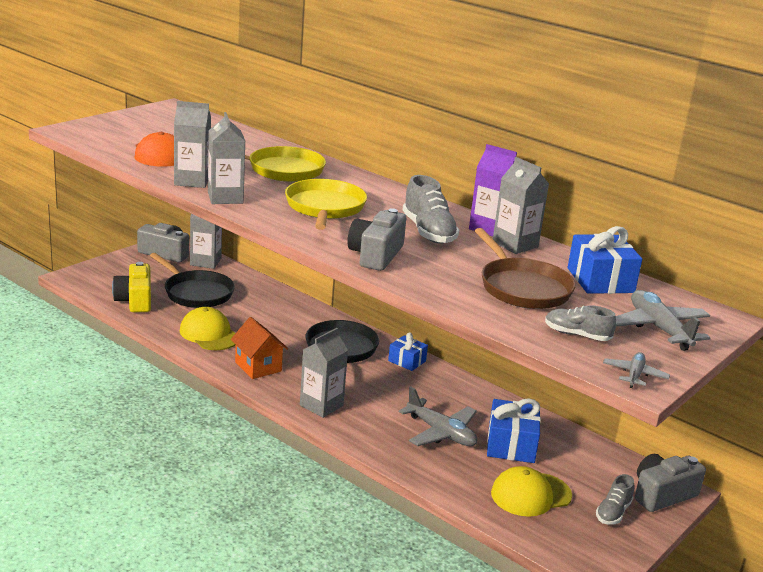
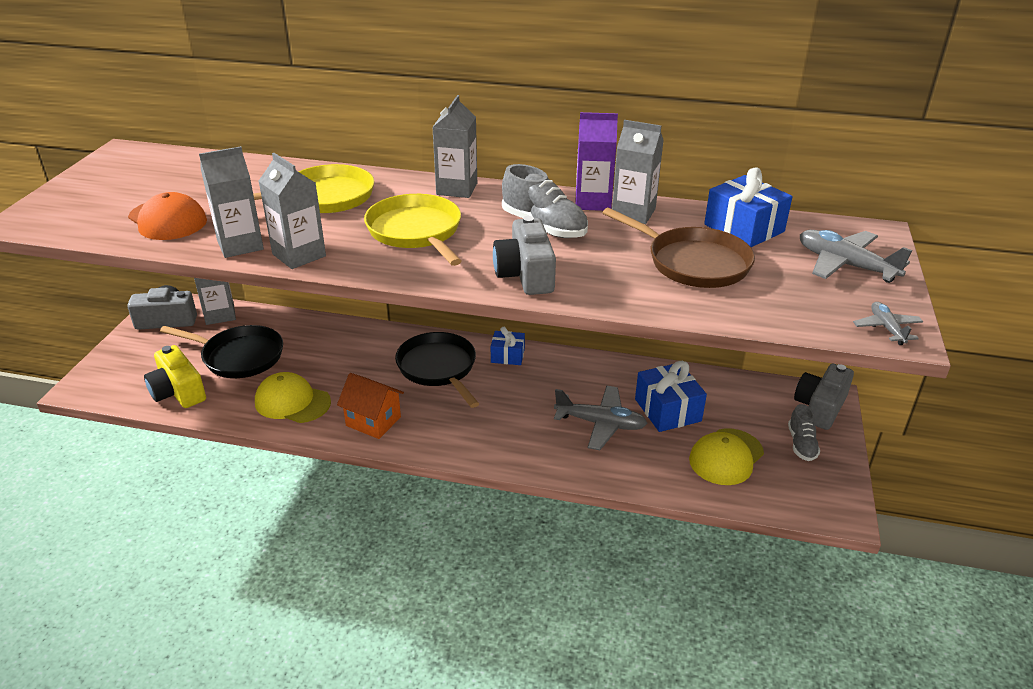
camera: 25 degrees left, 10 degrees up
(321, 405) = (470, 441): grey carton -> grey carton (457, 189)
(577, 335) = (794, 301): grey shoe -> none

...

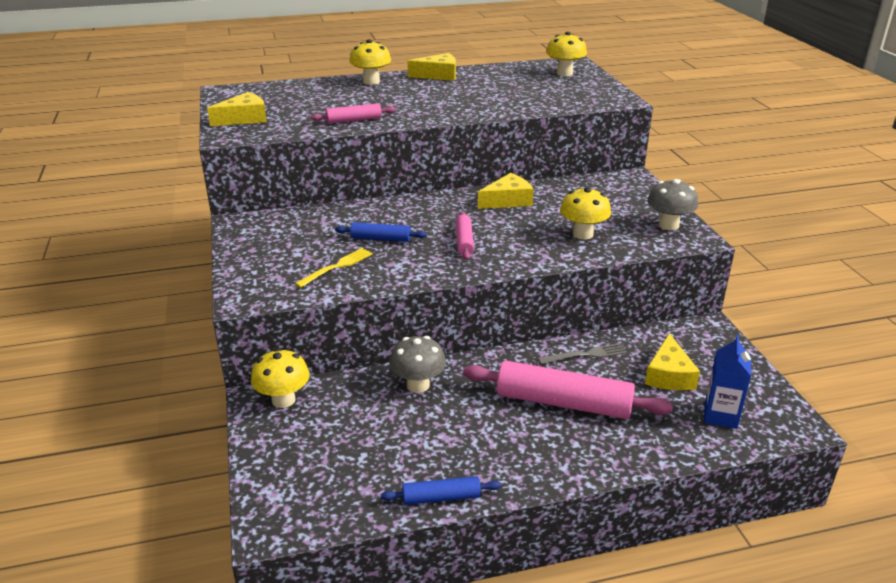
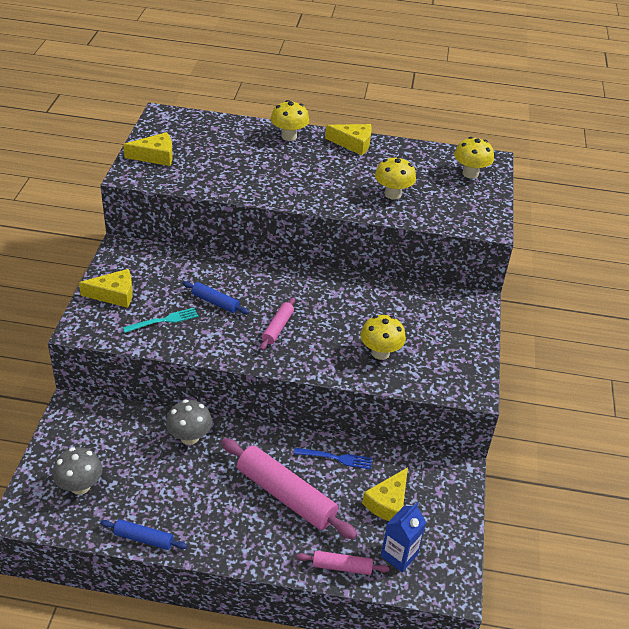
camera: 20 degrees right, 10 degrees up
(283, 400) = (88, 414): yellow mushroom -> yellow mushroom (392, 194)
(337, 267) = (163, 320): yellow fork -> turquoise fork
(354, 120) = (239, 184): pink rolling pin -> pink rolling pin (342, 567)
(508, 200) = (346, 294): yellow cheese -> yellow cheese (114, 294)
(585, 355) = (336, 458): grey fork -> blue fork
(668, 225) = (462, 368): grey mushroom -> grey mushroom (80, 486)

## ACTION ITEM
Look back at the data above. Transcribe exactly the lines starting at the line that contains "camera: 25 degrees left, 10 degrees up" and ending at the line that contains "(577, 335) = (794, 301): grey shoe -> none".

## ANSWER TO THE PROBLEM
camera: 25 degrees left, 10 degrees up
(321, 405) = (470, 441): grey carton -> grey carton (457, 189)
(577, 335) = (794, 301): grey shoe -> none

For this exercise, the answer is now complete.